** Opening RECORDS FOR PROCESSING block **

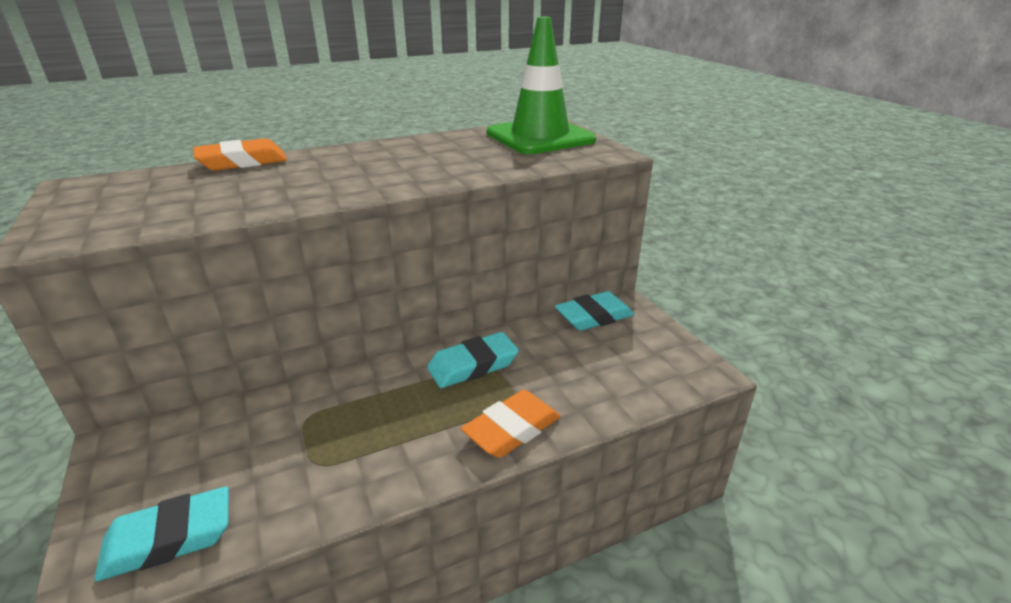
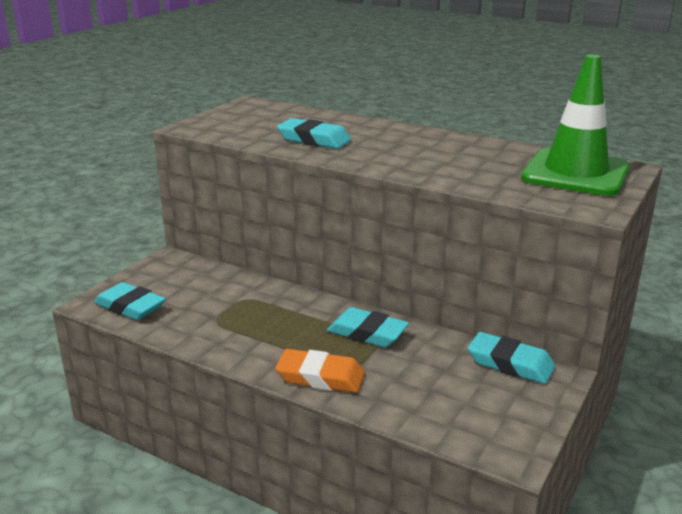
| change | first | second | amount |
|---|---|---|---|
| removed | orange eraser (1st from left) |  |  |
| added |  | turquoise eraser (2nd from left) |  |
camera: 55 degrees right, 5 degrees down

** Closing RECORDS FOR PROCESSING block **

ACTION ITEM —
Check all the records above and select each line where the string "from" is found.

RESULT OF THE TASK —
| removed | orange eraser (1st from left) |  |  |
| added |  | turquoise eraser (2nd from left) |  |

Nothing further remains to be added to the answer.